**OBJECTIVE**
Please pull out every line of the items below that contains the string "autoBeamOff", copying each such line in full. Case counts when matching.

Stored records
◇ ◇ ◇ ◇
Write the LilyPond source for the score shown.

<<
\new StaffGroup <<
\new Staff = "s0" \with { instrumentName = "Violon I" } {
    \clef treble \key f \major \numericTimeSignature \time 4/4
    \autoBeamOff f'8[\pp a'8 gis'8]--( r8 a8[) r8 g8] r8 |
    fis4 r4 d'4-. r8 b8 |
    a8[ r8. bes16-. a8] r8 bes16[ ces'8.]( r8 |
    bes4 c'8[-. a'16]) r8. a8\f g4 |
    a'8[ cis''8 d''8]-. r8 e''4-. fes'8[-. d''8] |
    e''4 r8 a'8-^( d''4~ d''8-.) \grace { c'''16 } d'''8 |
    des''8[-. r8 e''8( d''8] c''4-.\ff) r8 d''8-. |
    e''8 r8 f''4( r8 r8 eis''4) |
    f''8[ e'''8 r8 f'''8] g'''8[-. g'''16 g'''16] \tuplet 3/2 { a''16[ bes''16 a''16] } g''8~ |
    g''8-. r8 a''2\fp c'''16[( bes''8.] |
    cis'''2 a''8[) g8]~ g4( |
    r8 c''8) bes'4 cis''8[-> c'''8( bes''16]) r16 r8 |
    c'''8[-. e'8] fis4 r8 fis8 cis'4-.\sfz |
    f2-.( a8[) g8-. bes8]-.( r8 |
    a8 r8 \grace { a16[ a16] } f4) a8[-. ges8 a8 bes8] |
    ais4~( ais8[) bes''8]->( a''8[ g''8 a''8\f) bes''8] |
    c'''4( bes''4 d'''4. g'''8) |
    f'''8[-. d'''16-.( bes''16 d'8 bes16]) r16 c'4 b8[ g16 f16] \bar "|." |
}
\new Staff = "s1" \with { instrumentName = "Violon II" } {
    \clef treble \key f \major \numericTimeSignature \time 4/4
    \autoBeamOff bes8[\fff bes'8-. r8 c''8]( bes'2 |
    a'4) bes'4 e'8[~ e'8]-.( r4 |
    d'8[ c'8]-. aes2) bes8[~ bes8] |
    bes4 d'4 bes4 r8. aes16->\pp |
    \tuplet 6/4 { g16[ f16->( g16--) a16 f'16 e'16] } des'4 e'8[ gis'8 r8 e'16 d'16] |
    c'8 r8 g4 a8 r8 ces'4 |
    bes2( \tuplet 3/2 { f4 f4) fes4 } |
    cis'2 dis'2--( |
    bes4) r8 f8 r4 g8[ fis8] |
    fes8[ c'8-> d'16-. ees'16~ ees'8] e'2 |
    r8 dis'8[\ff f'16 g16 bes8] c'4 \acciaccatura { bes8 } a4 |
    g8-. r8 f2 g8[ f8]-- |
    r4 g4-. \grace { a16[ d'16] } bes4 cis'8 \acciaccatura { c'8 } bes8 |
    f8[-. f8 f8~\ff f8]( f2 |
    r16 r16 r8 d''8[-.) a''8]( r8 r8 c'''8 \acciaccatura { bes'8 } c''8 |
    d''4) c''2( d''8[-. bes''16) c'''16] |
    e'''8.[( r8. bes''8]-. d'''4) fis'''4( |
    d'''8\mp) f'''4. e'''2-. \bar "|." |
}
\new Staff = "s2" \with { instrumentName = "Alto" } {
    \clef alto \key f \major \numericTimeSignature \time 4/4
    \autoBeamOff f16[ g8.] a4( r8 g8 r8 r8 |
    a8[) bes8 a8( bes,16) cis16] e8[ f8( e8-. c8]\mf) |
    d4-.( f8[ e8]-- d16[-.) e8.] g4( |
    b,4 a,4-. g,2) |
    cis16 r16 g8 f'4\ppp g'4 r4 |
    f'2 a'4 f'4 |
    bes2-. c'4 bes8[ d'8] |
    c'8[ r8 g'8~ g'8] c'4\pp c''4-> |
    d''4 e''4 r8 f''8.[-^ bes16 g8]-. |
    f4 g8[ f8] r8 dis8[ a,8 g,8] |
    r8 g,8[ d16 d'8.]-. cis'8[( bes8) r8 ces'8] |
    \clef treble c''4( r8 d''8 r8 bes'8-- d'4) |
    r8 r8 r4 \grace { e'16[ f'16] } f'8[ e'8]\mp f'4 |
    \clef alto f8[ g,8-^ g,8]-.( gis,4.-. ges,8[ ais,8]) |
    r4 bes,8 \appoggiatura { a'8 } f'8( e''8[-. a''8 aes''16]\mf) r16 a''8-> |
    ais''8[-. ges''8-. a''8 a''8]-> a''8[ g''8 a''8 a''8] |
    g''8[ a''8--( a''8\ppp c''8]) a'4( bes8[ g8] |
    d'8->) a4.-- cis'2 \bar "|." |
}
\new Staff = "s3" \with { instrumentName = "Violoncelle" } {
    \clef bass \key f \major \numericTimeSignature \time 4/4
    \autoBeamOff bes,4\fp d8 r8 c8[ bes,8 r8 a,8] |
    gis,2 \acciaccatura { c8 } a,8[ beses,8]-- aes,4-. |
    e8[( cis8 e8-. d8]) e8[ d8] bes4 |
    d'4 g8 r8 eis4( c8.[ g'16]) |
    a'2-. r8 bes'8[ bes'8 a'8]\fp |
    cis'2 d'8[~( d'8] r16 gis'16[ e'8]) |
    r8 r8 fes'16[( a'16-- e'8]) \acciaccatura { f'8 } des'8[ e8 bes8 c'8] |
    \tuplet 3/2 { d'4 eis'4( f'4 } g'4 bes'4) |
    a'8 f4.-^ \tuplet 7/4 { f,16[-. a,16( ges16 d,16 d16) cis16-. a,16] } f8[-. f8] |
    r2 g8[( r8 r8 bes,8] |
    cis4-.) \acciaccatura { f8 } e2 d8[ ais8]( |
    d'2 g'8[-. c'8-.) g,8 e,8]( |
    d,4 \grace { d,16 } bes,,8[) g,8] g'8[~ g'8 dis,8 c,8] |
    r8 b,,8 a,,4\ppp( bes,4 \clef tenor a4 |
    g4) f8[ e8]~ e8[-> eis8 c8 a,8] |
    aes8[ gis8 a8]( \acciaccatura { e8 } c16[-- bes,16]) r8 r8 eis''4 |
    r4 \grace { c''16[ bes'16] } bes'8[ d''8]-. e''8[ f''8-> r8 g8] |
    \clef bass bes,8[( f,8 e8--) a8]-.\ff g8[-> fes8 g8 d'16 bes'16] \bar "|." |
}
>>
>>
◇ ◇ ◇ ◇
**REPLY**
    \autoBeamOff f'8[\pp a'8 gis'8]--( r8 a8[) r8 g8] r8 |
    \autoBeamOff bes8[\fff bes'8-. r8 c''8]( bes'2 |
    \autoBeamOff f16[ g8.] a4( r8 g8 r8 r8 |
    \autoBeamOff bes,4\fp d8 r8 c8[ bes,8 r8 a,8] |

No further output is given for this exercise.